■ What needs to be done:
Set down exact lines only, from the line with "orange cheese [314,160,406,246]" through the last line of the material below, with every picture left out.

━━━ Provided records ━━━

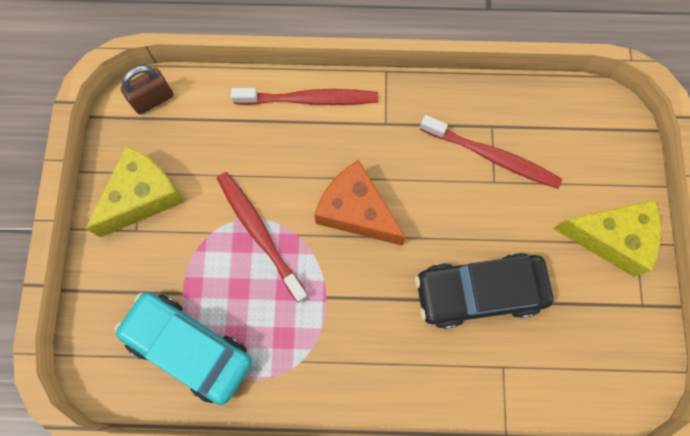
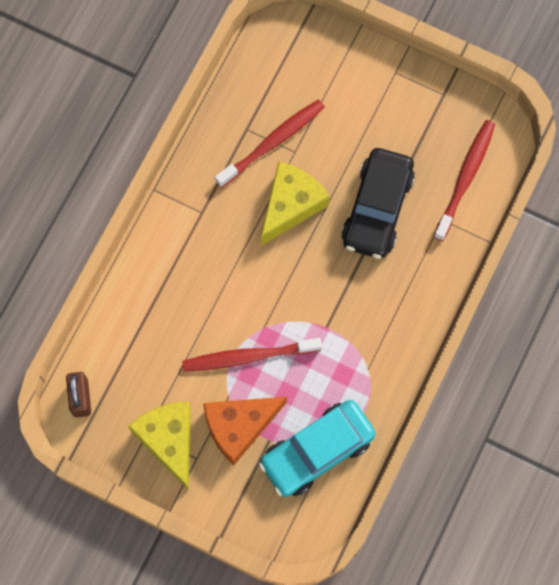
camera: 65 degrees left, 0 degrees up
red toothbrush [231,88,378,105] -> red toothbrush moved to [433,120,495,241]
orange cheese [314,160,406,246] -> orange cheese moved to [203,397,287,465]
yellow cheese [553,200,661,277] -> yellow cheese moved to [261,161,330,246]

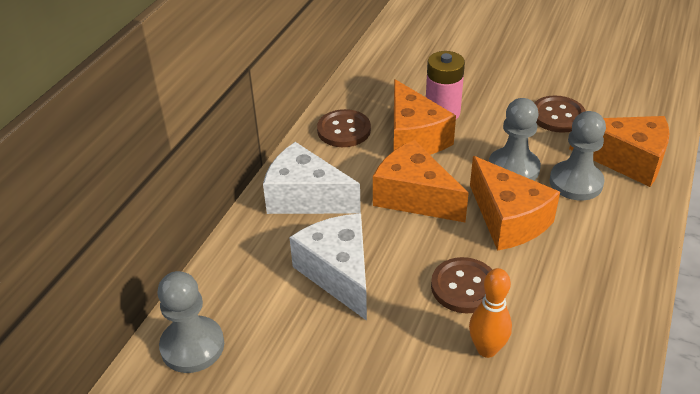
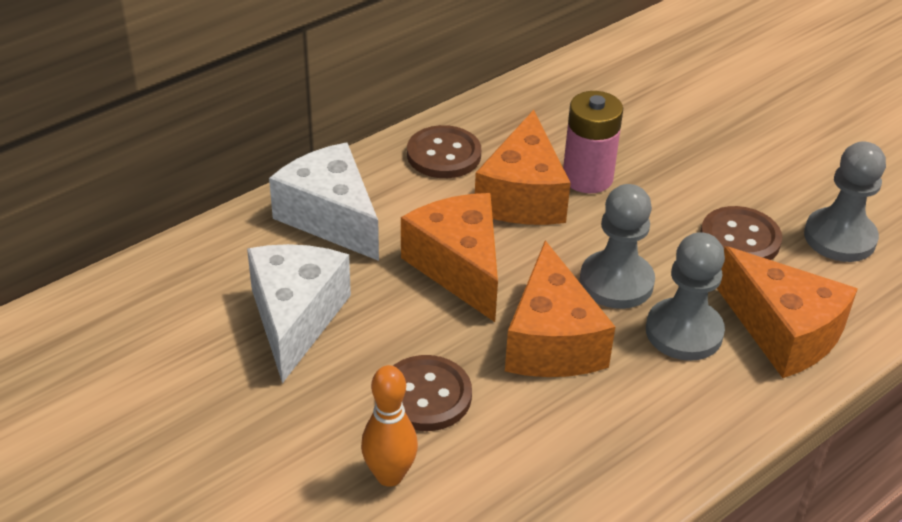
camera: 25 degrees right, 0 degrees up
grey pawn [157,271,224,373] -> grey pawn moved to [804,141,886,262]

━━━

■ Output of the exercise:
orange cheese [314,160,406,246] -> orange cheese moved to [203,397,287,465]
yellow cheese [553,200,661,277] -> yellow cheese moved to [261,161,330,246]

camera: 25 degrees right, 0 degrees up
grey pawn [157,271,224,373] -> grey pawn moved to [804,141,886,262]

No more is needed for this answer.